• What needs to be done:
Please repeat, from the entries that follow, the lines from the one containing "SW5: switch (GND, VCC) -> switch (GND, N5)" through the one containing "J5 pin 1: VDD -> COM" exactly, adding nothing.

• Data excerpts:
[Start of Attachment]

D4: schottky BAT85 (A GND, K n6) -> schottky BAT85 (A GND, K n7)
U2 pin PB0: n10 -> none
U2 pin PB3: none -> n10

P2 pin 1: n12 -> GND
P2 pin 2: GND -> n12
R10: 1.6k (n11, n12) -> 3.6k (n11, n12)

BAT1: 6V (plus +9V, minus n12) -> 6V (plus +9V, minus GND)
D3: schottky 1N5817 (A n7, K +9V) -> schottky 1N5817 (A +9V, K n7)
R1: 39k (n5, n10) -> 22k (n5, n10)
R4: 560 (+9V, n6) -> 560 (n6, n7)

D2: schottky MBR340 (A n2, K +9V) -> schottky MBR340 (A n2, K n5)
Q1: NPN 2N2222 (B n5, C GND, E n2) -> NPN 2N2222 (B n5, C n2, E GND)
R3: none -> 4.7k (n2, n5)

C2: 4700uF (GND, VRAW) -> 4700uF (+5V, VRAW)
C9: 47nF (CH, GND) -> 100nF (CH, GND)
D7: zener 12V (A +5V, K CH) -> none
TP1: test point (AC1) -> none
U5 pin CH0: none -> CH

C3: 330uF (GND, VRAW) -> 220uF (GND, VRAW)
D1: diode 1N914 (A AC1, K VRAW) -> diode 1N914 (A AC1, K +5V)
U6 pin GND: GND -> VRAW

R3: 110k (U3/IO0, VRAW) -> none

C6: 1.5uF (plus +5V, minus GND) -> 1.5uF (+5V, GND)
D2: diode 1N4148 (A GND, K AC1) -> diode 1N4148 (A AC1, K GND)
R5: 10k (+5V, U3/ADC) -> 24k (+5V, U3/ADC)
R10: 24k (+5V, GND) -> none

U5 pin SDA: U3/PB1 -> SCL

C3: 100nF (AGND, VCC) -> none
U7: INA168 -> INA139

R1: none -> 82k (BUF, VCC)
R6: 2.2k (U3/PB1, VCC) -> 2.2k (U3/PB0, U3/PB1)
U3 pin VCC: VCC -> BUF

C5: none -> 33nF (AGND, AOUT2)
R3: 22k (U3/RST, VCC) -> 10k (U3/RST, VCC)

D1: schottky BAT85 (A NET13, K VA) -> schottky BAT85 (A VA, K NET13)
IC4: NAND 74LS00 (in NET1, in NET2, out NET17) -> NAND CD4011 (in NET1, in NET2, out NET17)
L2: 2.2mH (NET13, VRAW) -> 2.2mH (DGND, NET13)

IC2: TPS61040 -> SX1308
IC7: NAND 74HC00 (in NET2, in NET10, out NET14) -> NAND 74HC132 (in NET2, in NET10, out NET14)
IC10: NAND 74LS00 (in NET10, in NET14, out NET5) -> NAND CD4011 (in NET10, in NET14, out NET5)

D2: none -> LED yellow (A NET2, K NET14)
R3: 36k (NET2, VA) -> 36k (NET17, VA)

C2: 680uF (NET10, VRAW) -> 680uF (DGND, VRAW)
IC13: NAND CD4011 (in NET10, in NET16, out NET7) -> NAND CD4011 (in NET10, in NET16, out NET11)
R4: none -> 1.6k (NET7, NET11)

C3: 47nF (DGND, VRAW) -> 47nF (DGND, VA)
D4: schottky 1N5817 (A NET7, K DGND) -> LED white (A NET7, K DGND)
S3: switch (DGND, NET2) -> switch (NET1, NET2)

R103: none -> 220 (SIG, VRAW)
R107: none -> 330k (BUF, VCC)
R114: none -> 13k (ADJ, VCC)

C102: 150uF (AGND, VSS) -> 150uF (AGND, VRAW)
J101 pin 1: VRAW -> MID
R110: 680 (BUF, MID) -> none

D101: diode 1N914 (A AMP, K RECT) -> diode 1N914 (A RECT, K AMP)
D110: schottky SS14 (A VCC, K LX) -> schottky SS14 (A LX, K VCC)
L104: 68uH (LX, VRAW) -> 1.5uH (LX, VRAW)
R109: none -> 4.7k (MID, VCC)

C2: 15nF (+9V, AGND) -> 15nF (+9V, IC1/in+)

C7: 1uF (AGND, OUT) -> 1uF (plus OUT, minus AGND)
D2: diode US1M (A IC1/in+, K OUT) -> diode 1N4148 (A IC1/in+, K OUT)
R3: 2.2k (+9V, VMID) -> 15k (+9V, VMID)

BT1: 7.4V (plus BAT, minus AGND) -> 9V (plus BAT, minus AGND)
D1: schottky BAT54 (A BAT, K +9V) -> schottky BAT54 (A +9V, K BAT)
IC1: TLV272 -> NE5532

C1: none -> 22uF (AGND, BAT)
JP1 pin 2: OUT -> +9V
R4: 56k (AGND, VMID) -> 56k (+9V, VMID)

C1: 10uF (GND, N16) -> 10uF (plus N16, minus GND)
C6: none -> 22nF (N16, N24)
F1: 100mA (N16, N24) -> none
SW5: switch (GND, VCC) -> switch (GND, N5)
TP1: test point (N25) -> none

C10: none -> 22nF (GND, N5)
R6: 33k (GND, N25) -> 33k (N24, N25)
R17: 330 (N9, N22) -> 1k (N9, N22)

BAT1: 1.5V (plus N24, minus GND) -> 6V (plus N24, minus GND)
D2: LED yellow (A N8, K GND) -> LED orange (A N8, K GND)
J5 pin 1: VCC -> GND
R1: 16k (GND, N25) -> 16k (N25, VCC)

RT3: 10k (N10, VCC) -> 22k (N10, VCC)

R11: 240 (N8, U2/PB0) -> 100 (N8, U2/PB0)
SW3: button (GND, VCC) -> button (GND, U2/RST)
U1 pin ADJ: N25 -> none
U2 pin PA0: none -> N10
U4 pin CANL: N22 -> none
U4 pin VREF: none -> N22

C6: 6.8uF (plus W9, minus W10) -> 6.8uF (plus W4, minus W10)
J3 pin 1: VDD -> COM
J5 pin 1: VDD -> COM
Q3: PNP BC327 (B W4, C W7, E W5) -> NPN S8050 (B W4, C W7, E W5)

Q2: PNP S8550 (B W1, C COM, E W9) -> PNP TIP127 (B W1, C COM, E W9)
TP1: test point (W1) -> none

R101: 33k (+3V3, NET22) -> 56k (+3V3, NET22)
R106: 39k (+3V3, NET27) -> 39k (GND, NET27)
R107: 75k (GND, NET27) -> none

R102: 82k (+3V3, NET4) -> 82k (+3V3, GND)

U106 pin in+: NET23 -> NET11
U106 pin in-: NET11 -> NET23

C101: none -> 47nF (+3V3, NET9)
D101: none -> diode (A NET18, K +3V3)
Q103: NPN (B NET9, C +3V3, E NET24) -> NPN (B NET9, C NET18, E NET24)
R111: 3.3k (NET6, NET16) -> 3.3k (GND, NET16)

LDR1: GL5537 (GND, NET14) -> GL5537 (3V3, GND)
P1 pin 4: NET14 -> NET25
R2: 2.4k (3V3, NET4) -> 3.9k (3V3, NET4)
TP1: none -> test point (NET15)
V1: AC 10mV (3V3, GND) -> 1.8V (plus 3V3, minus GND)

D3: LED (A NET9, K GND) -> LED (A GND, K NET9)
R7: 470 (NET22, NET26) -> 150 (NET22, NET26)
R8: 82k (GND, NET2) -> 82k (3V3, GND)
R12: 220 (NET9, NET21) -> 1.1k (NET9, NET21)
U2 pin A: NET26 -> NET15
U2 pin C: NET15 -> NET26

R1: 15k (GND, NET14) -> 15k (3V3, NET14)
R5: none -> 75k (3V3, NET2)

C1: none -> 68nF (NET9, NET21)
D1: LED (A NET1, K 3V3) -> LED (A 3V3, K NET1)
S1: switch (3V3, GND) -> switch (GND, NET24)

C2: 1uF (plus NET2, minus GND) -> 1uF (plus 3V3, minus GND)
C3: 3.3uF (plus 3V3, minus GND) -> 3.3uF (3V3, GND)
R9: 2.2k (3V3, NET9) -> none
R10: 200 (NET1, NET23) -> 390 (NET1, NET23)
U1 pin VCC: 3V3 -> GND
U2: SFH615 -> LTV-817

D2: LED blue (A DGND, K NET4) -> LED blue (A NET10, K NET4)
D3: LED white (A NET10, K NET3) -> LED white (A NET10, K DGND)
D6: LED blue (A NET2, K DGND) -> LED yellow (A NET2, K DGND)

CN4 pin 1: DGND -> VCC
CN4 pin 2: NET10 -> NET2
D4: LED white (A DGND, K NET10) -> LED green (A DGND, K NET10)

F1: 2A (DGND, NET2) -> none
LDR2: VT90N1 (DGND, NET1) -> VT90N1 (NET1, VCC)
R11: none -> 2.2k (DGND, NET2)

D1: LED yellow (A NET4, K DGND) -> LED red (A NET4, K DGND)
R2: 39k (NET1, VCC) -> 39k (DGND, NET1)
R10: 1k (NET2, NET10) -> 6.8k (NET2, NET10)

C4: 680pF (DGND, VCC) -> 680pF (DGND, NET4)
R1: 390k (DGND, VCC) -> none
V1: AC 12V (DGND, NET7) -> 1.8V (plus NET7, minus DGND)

[End of Attachment]

• Response to this task:
SW5: switch (GND, VCC) -> switch (GND, N5)
TP1: test point (N25) -> none

C10: none -> 22nF (GND, N5)
R6: 33k (GND, N25) -> 33k (N24, N25)
R17: 330 (N9, N22) -> 1k (N9, N22)

BAT1: 1.5V (plus N24, minus GND) -> 6V (plus N24, minus GND)
D2: LED yellow (A N8, K GND) -> LED orange (A N8, K GND)
J5 pin 1: VCC -> GND
R1: 16k (GND, N25) -> 16k (N25, VCC)

RT3: 10k (N10, VCC) -> 22k (N10, VCC)

R11: 240 (N8, U2/PB0) -> 100 (N8, U2/PB0)
SW3: button (GND, VCC) -> button (GND, U2/RST)
U1 pin ADJ: N25 -> none
U2 pin PA0: none -> N10
U4 pin CANL: N22 -> none
U4 pin VREF: none -> N22

C6: 6.8uF (plus W9, minus W10) -> 6.8uF (plus W4, minus W10)
J3 pin 1: VDD -> COM
J5 pin 1: VDD -> COM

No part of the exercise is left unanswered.